### Coordinate-based object records
━━━━━━
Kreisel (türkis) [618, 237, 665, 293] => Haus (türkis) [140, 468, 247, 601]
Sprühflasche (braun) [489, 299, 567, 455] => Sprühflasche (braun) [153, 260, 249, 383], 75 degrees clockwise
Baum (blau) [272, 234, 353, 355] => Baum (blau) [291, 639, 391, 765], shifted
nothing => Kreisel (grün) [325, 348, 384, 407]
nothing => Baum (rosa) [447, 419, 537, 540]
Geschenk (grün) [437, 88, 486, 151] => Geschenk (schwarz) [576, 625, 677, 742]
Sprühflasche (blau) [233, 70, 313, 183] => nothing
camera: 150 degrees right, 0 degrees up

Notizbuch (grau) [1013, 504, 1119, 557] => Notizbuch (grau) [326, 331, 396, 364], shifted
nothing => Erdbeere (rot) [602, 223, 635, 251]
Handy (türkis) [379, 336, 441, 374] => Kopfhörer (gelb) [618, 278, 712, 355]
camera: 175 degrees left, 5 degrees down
━━━━━━
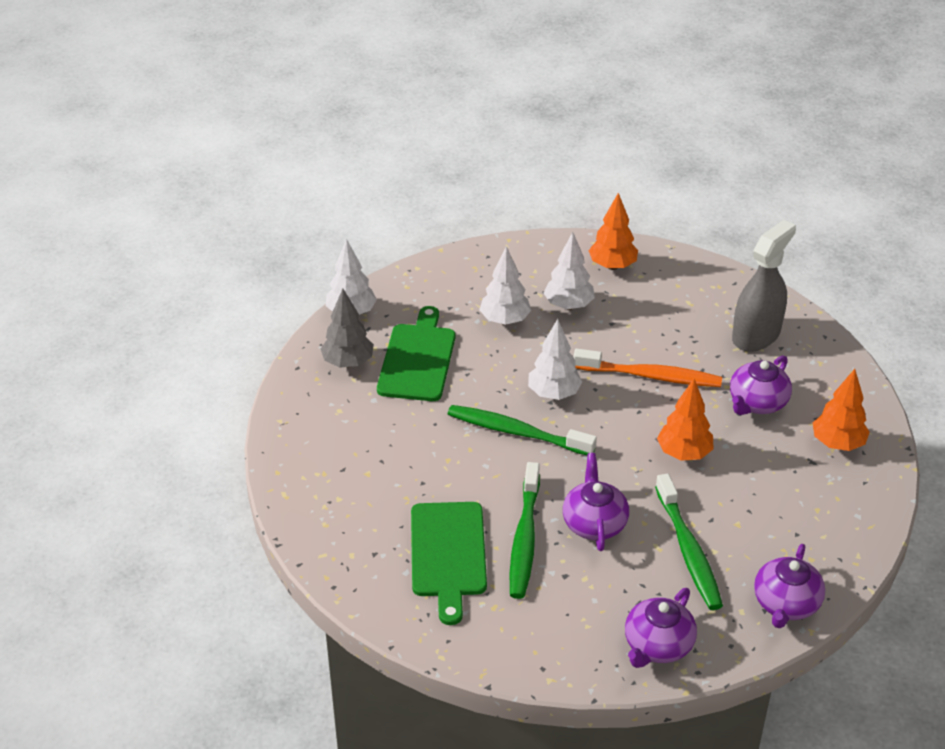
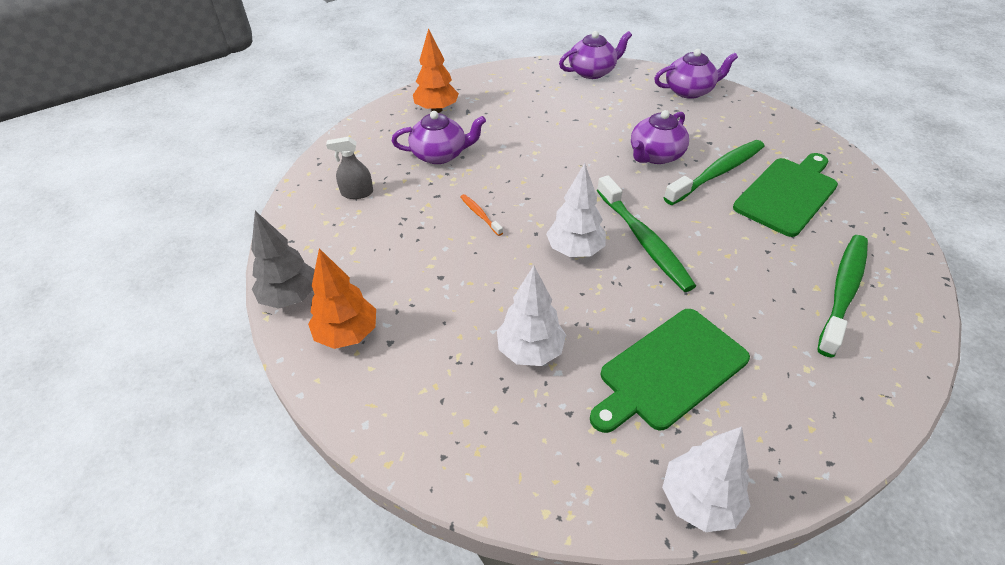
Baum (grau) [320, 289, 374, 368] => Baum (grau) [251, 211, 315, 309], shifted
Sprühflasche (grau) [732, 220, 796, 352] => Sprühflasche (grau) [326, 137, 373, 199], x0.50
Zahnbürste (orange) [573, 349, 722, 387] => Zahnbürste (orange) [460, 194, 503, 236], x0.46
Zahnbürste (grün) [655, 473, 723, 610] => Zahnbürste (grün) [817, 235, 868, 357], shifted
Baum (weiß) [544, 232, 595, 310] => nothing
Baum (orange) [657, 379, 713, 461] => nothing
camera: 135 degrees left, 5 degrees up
━━━━━━
### What the task requires
Your answer should be the exact lines above from the one with "Kreisel (türkis) [618, 237, 665, 293]" through the one with "Geschenk (grün) [437, 88, 486, 151]", both included, and nothing besides.

### Solution to the problem
Kreisel (türkis) [618, 237, 665, 293] => Haus (türkis) [140, 468, 247, 601]
Sprühflasche (braun) [489, 299, 567, 455] => Sprühflasche (braun) [153, 260, 249, 383], 75 degrees clockwise
Baum (blau) [272, 234, 353, 355] => Baum (blau) [291, 639, 391, 765], shifted
nothing => Kreisel (grün) [325, 348, 384, 407]
nothing => Baum (rosa) [447, 419, 537, 540]
Geschenk (grün) [437, 88, 486, 151] => Geschenk (schwarz) [576, 625, 677, 742]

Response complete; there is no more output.